THE TASK ▸ Output exactly the lines below, starting with the line that has "black can: 0 -> 3" and going on through the line that has "yellow gift: 3 -> 2", both included, and no other lines.

THE DATA ▸
------------------------------------------------------------------------

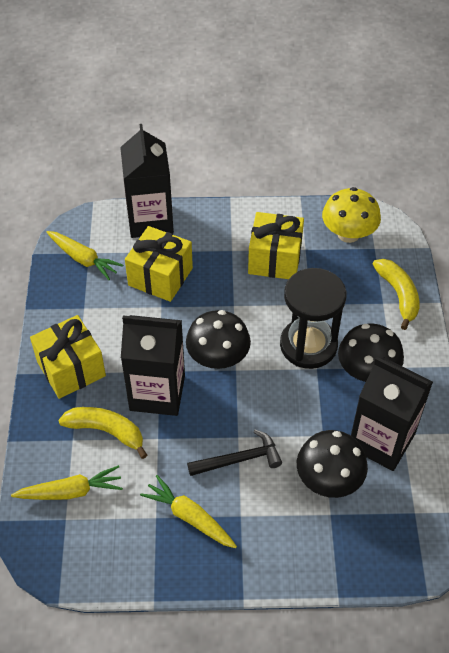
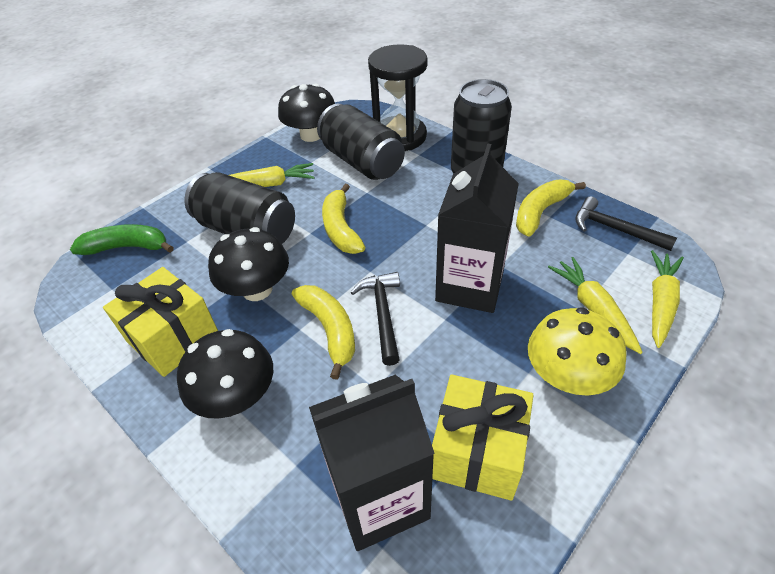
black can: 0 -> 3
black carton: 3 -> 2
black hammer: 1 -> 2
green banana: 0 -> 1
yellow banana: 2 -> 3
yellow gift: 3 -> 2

------------------------------------------------------------------------

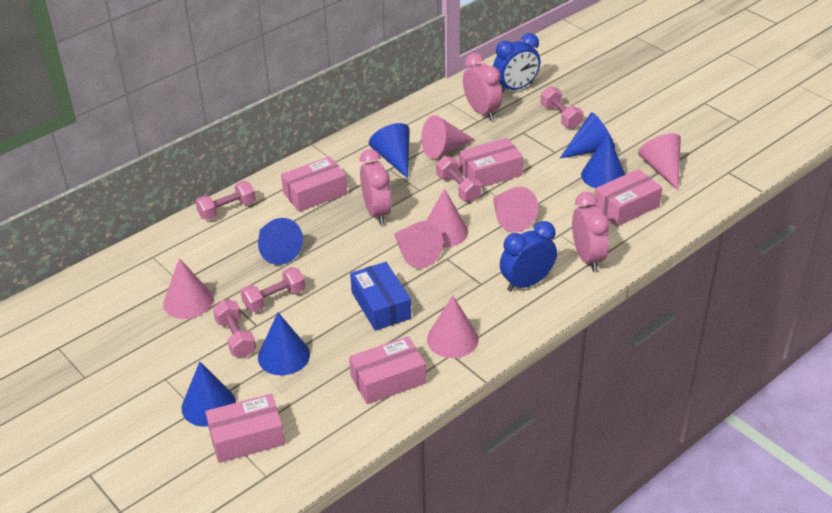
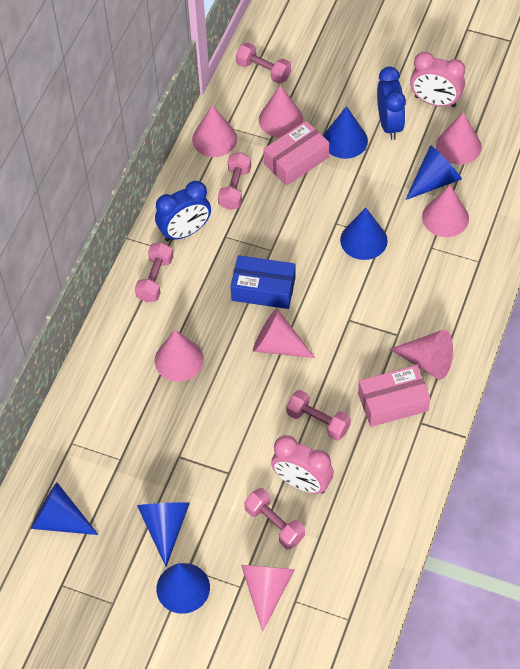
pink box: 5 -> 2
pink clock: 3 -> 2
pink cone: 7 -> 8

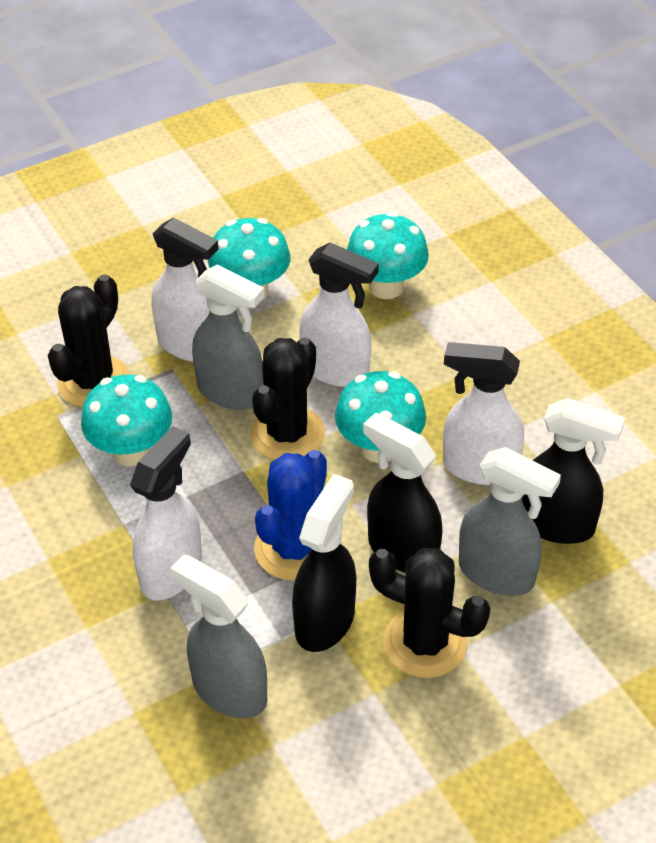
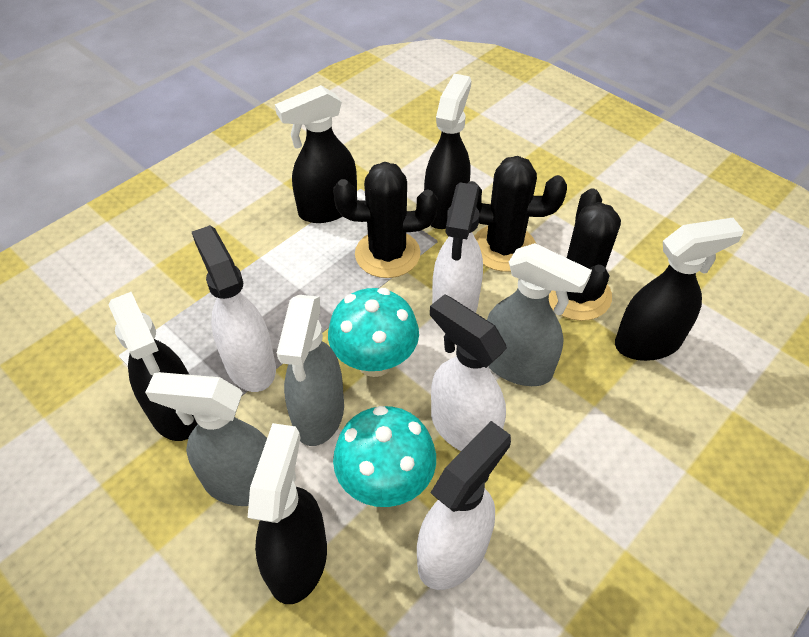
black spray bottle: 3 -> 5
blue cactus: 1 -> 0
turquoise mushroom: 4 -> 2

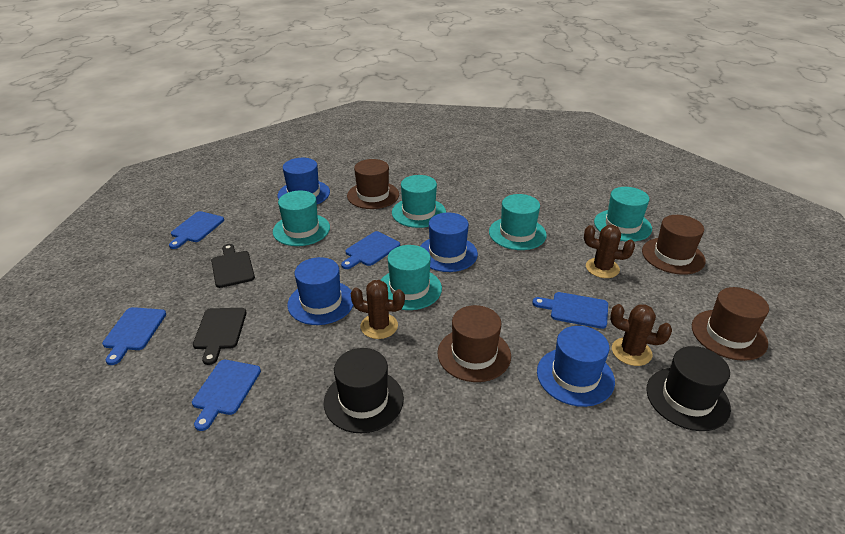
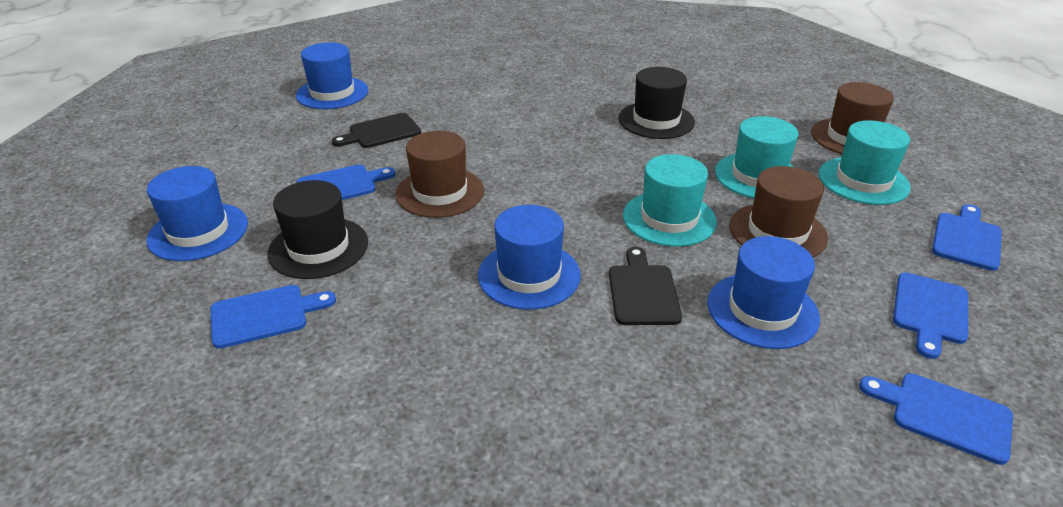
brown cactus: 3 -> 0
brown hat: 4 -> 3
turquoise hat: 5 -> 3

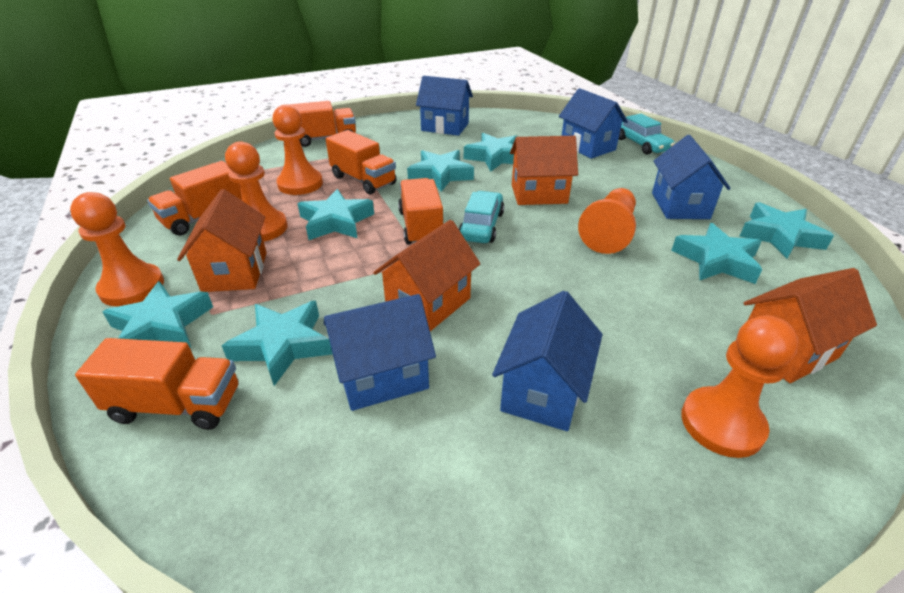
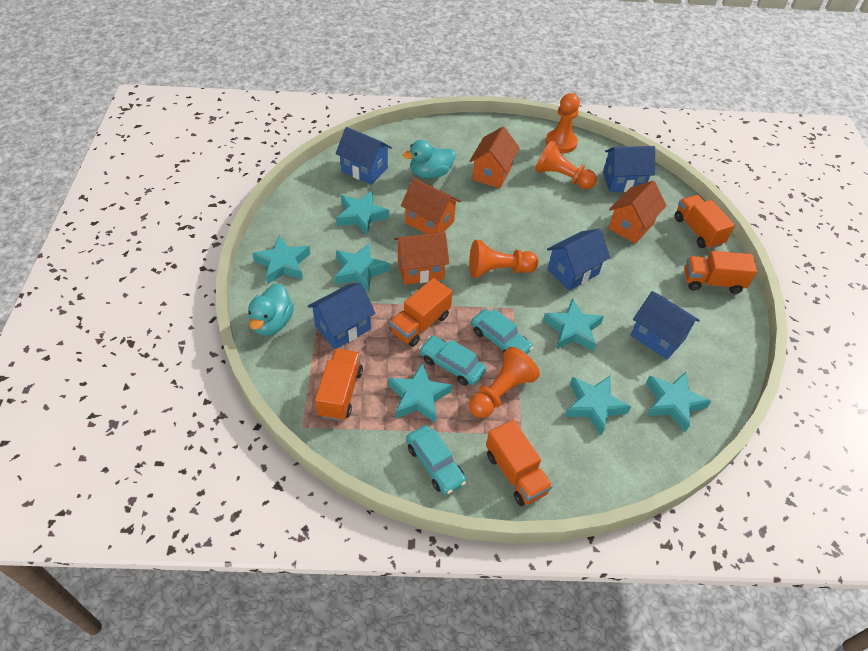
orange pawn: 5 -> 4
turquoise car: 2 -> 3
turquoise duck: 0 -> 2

------------------------------------------------------------------------

ANSWER ▸
black can: 0 -> 3
black carton: 3 -> 2
black hammer: 1 -> 2
green banana: 0 -> 1
yellow banana: 2 -> 3
yellow gift: 3 -> 2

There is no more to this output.